***** Material provided *****

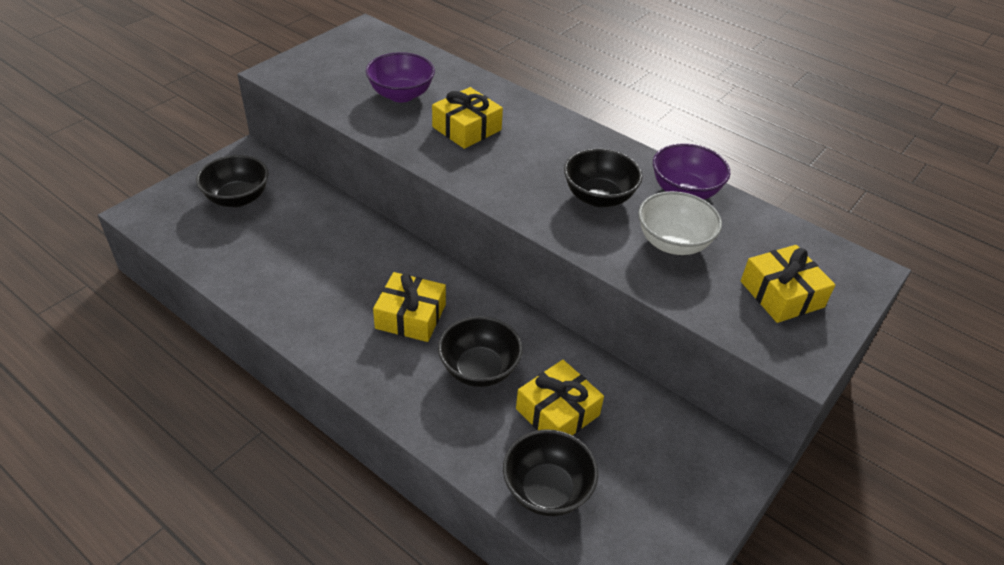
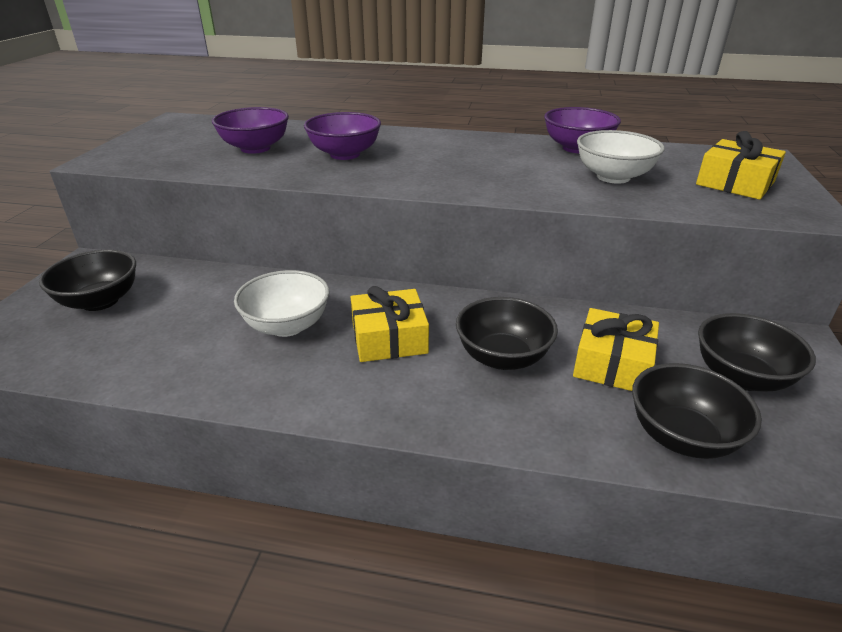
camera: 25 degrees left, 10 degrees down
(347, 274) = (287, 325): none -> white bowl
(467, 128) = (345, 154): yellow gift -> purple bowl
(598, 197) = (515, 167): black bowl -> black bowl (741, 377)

*****

-- Problem requirements --
What is the number of lines in the listing that include the word "bowl"? Give the number and no other text.

-- Answer below --
3